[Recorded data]
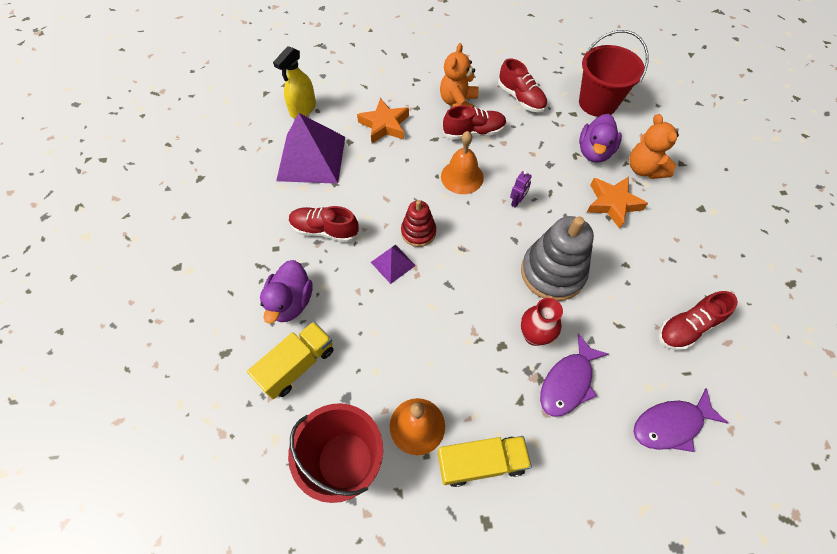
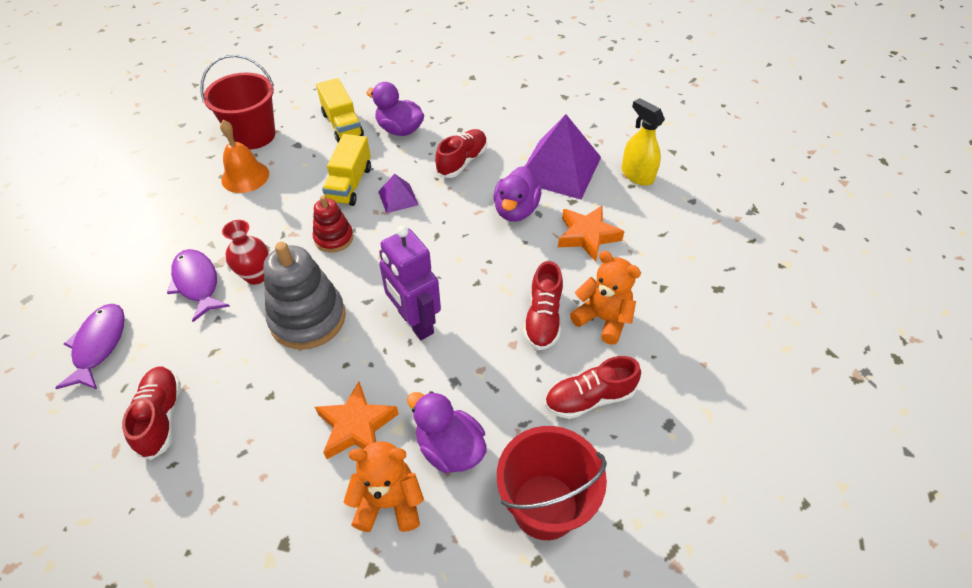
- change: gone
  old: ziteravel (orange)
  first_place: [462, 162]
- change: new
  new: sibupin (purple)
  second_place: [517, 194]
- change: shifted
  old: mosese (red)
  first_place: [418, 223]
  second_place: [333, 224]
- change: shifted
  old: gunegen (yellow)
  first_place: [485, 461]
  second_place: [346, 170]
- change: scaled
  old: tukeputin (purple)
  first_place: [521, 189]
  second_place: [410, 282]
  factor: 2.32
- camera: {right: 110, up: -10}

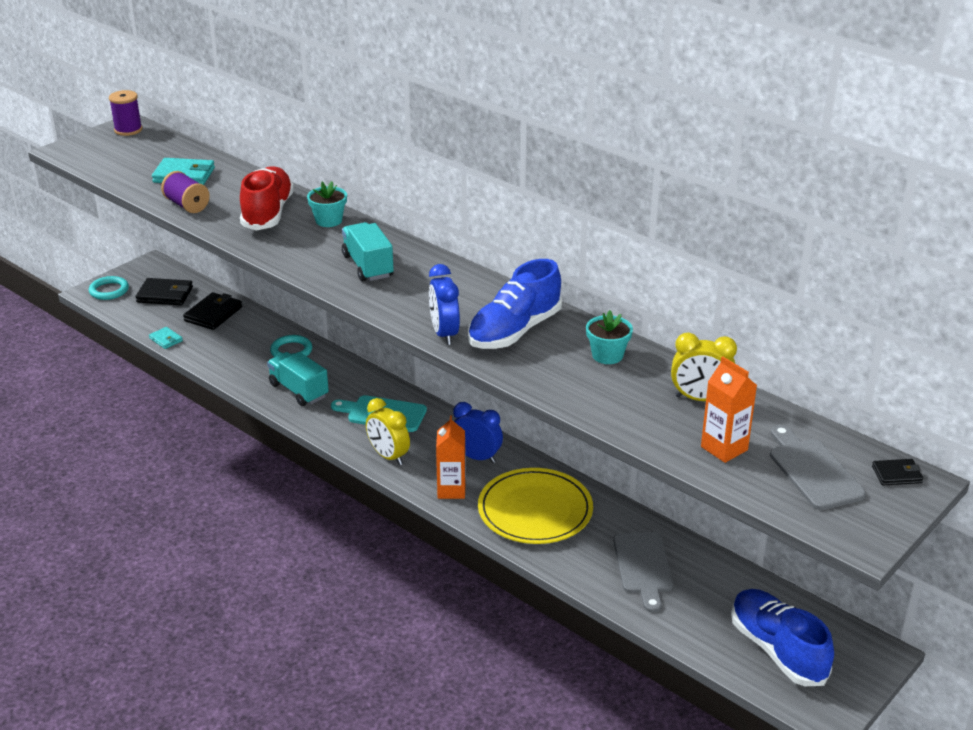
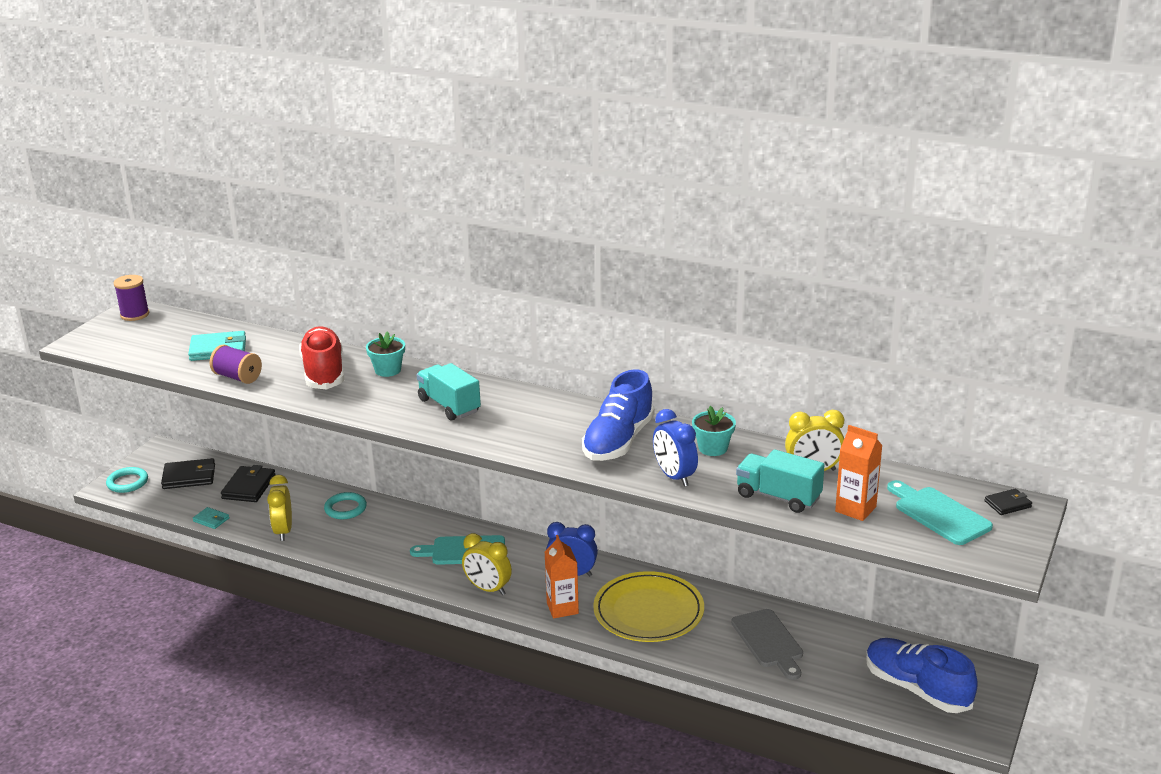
- change: new
  new:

Exercise:
Quote every record above exactly, leaving out any pictures.

The completed task:
- change: gone
  old: ziteravel (orange)
  first_place: [462, 162]
- change: new
  new: sibupin (purple)
  second_place: [517, 194]
- change: shifted
  old: mosese (red)
  first_place: [418, 223]
  second_place: [333, 224]
- change: shifted
  old: gunegen (yellow)
  first_place: [485, 461]
  second_place: [346, 170]
- change: scaled
  old: tukeputin (purple)
  first_place: [521, 189]
  second_place: [410, 282]
  factor: 2.32
- camera: {right: 110, up: -10}

- change: new
  new:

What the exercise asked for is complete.